#### Task requirements
The lines you return must be all those in the data that hold the string "orange".

##### Data shown

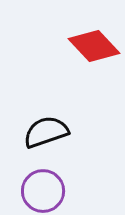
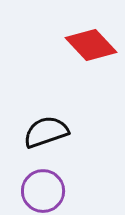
red diamond: moved 3 px left, 1 px up
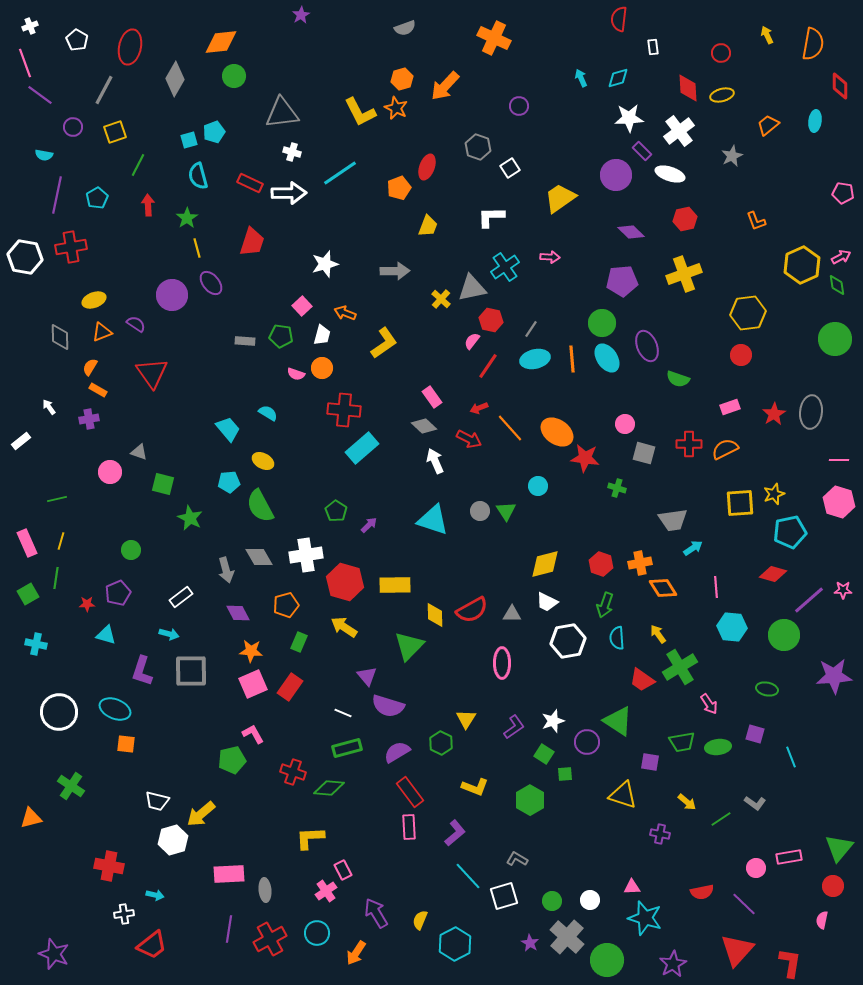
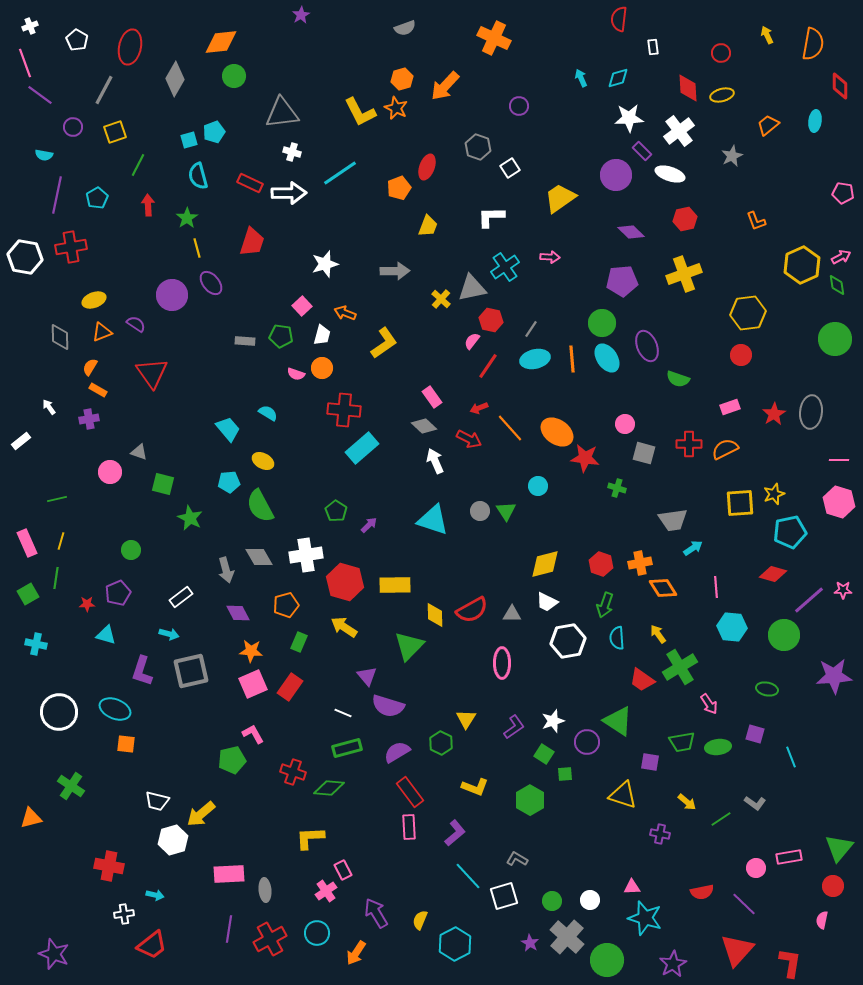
gray square at (191, 671): rotated 12 degrees counterclockwise
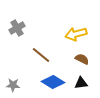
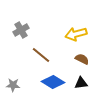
gray cross: moved 4 px right, 2 px down
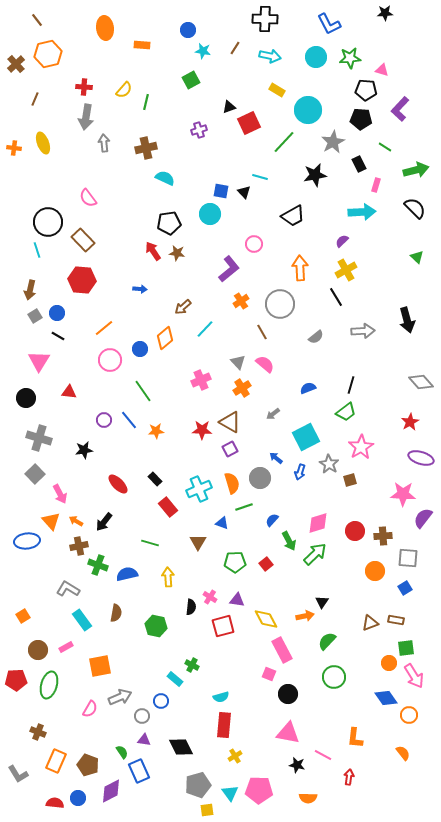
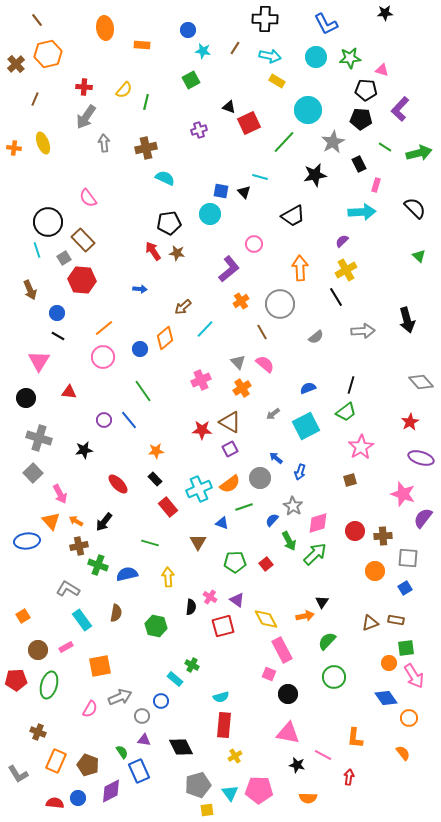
blue L-shape at (329, 24): moved 3 px left
yellow rectangle at (277, 90): moved 9 px up
black triangle at (229, 107): rotated 40 degrees clockwise
gray arrow at (86, 117): rotated 25 degrees clockwise
green arrow at (416, 170): moved 3 px right, 17 px up
green triangle at (417, 257): moved 2 px right, 1 px up
brown arrow at (30, 290): rotated 36 degrees counterclockwise
gray square at (35, 316): moved 29 px right, 58 px up
pink circle at (110, 360): moved 7 px left, 3 px up
orange star at (156, 431): moved 20 px down
cyan square at (306, 437): moved 11 px up
gray star at (329, 464): moved 36 px left, 42 px down
gray square at (35, 474): moved 2 px left, 1 px up
orange semicircle at (232, 483): moved 2 px left, 1 px down; rotated 70 degrees clockwise
pink star at (403, 494): rotated 15 degrees clockwise
purple triangle at (237, 600): rotated 28 degrees clockwise
orange circle at (409, 715): moved 3 px down
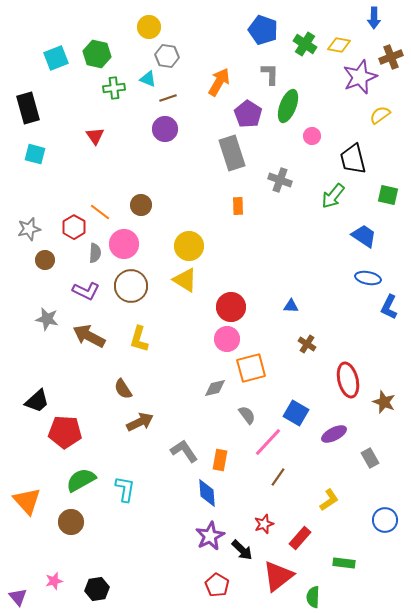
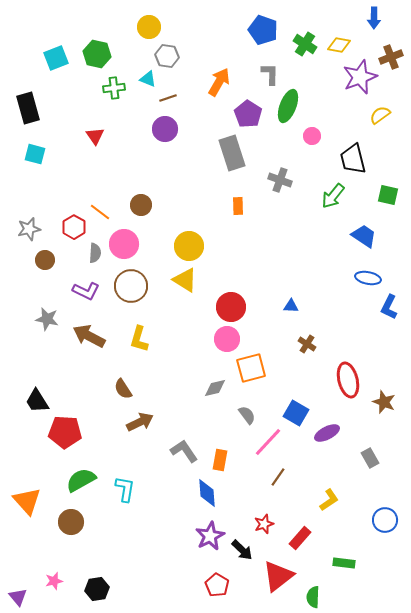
black trapezoid at (37, 401): rotated 100 degrees clockwise
purple ellipse at (334, 434): moved 7 px left, 1 px up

##########

#### Task answer
orange star at (156, 431): moved 20 px down
orange semicircle at (232, 483): moved 2 px left, 1 px down; rotated 70 degrees clockwise
orange circle at (409, 715): moved 3 px down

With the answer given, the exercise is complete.